- Task statement: Please reproduce the material below, swapping in "green cotton shirt" wherever "green matte shirt" occurs and leaving everything else unchanged.

- Records from a collection:

= = = = =

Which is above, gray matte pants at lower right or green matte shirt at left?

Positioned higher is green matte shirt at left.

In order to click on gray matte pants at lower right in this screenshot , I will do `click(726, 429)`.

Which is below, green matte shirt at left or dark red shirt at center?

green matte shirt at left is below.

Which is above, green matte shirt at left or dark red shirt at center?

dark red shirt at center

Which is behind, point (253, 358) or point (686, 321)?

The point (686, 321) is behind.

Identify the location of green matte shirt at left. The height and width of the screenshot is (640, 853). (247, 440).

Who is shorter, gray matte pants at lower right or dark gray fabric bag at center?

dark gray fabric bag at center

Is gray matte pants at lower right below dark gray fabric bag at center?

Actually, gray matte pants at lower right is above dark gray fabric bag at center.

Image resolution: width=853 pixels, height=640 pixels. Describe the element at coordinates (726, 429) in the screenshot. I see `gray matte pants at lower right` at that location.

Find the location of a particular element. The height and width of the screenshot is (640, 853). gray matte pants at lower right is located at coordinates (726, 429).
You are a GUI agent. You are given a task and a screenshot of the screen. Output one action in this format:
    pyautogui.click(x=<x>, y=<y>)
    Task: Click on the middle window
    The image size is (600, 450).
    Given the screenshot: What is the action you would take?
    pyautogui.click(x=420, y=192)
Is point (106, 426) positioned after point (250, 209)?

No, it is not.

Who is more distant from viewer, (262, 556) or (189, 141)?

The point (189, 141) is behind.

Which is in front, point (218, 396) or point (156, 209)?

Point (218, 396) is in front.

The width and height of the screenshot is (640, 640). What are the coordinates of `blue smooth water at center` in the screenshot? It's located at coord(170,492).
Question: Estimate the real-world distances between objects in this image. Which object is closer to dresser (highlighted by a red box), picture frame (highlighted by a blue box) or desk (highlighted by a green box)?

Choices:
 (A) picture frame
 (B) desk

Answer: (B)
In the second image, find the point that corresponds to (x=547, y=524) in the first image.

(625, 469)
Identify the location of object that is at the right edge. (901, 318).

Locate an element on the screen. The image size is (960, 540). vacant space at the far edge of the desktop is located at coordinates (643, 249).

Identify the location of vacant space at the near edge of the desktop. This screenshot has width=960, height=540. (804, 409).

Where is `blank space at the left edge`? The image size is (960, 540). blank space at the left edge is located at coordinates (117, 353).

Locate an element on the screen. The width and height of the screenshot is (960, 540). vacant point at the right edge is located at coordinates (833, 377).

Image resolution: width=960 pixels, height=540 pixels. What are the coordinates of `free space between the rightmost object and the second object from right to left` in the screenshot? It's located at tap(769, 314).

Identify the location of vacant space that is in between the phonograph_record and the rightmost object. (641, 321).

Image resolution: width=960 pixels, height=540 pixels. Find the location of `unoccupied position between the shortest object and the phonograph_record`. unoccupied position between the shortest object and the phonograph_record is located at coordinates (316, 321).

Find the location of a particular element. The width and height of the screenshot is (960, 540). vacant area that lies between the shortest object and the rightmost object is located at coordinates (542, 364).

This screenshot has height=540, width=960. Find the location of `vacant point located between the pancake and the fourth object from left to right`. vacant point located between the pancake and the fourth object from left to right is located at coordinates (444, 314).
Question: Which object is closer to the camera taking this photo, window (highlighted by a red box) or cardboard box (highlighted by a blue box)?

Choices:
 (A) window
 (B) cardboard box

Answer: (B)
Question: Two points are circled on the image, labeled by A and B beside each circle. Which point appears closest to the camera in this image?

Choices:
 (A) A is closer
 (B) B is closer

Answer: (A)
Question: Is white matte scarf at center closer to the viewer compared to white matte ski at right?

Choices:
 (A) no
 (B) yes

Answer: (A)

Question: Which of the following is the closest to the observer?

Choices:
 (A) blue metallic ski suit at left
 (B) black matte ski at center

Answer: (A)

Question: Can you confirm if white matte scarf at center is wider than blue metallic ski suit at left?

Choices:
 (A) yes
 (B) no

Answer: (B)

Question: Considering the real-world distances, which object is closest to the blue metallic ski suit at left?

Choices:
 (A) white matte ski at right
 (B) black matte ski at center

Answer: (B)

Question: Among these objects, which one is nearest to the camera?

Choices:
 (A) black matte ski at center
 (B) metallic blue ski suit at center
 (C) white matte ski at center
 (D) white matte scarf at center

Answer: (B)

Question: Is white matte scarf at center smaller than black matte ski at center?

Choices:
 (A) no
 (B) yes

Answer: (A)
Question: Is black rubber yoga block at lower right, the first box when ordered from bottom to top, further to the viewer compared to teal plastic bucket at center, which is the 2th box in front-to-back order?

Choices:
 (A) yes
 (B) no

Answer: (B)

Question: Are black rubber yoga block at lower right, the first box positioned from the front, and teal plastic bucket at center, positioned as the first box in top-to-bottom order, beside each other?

= = = = =

- Result of this task:
Which is above, gray matte pants at lower right or green cotton shirt at left?

Positioned higher is green cotton shirt at left.

In order to click on gray matte pants at lower right in this screenshot , I will do `click(726, 429)`.

Which is below, green cotton shirt at left or dark red shirt at center?

green cotton shirt at left is below.

Which is above, green cotton shirt at left or dark red shirt at center?

dark red shirt at center

Which is behind, point (253, 358) or point (686, 321)?

The point (686, 321) is behind.

Identify the location of green cotton shirt at left. The height and width of the screenshot is (640, 853). (247, 440).

Who is shorter, gray matte pants at lower right or dark gray fabric bag at center?

dark gray fabric bag at center

Is gray matte pants at lower right below dark gray fabric bag at center?

Actually, gray matte pants at lower right is above dark gray fabric bag at center.

Image resolution: width=853 pixels, height=640 pixels. Describe the element at coordinates (726, 429) in the screenshot. I see `gray matte pants at lower right` at that location.

Find the location of a particular element. The height and width of the screenshot is (640, 853). gray matte pants at lower right is located at coordinates (726, 429).
You are a GUI agent. You are given a task and a screenshot of the screen. Output one action in this format:
    pyautogui.click(x=<x>, y=<y>)
    Task: Click on the middle window
    The image size is (600, 450).
    Given the screenshot: What is the action you would take?
    pyautogui.click(x=420, y=192)
Is point (106, 426) positioned after point (250, 209)?

No, it is not.

Who is more distant from viewer, (262, 556) or (189, 141)?

The point (189, 141) is behind.

Which is in front, point (218, 396) or point (156, 209)?

Point (218, 396) is in front.

The width and height of the screenshot is (640, 640). What are the coordinates of `blue smooth water at center` in the screenshot? It's located at coord(170,492).
Question: Estimate the real-world distances between objects in this image. Which object is closer to dresser (highlighted by a red box), picture frame (highlighted by a blue box) or desk (highlighted by a green box)?

Choices:
 (A) picture frame
 (B) desk

Answer: (B)
In the second image, find the point that corresponds to (x=547, y=524) in the first image.

(625, 469)
Identify the location of object that is at the right edge. (901, 318).

Locate an element on the screen. The image size is (960, 540). vacant space at the far edge of the desktop is located at coordinates (643, 249).

Identify the location of vacant space at the near edge of the desktop. This screenshot has width=960, height=540. (804, 409).

Where is `blank space at the left edge`? The image size is (960, 540). blank space at the left edge is located at coordinates (117, 353).

Locate an element on the screen. The width and height of the screenshot is (960, 540). vacant point at the right edge is located at coordinates (833, 377).

Image resolution: width=960 pixels, height=540 pixels. What are the coordinates of `free space between the rightmost object and the second object from right to left` in the screenshot? It's located at tap(769, 314).

Identify the location of vacant space that is in between the phonograph_record and the rightmost object. (641, 321).

Image resolution: width=960 pixels, height=540 pixels. Find the location of `unoccupied position between the shortest object and the phonograph_record`. unoccupied position between the shortest object and the phonograph_record is located at coordinates (316, 321).

Find the location of a particular element. The width and height of the screenshot is (960, 540). vacant area that lies between the shortest object and the rightmost object is located at coordinates (542, 364).

This screenshot has height=540, width=960. Find the location of `vacant point located between the pancake and the fourth object from left to right`. vacant point located between the pancake and the fourth object from left to right is located at coordinates (444, 314).
Question: Which object is closer to the camera taking this photo, window (highlighted by a red box) or cardboard box (highlighted by a blue box)?

Choices:
 (A) window
 (B) cardboard box

Answer: (B)
Question: Two points are circled on the image, labeled by A and B beside each circle. Which point appears closest to the camera in this image?

Choices:
 (A) A is closer
 (B) B is closer

Answer: (A)
Question: Is white matte scarf at center closer to the viewer compared to white matte ski at right?

Choices:
 (A) no
 (B) yes

Answer: (A)

Question: Which of the following is the closest to the observer?

Choices:
 (A) blue metallic ski suit at left
 (B) black matte ski at center

Answer: (A)

Question: Can you confirm if white matte scarf at center is wider than blue metallic ski suit at left?

Choices:
 (A) yes
 (B) no

Answer: (B)

Question: Considering the real-world distances, which object is closest to the blue metallic ski suit at left?

Choices:
 (A) white matte ski at right
 (B) black matte ski at center

Answer: (B)

Question: Among these objects, which one is nearest to the camera?

Choices:
 (A) black matte ski at center
 (B) metallic blue ski suit at center
 (C) white matte ski at center
 (D) white matte scarf at center

Answer: (B)

Question: Is white matte scarf at center smaller than black matte ski at center?

Choices:
 (A) no
 (B) yes

Answer: (A)
Question: Is black rubber yoga block at lower right, the first box when ordered from bottom to top, further to the viewer compared to teal plastic bucket at center, which is the 2th box in front-to-back order?

Choices:
 (A) yes
 (B) no

Answer: (B)

Question: Are black rubber yoga block at lower right, the first box positioned from the front, and teal plastic bucket at center, positioned as the first box in top-to-bottom order, beside each other?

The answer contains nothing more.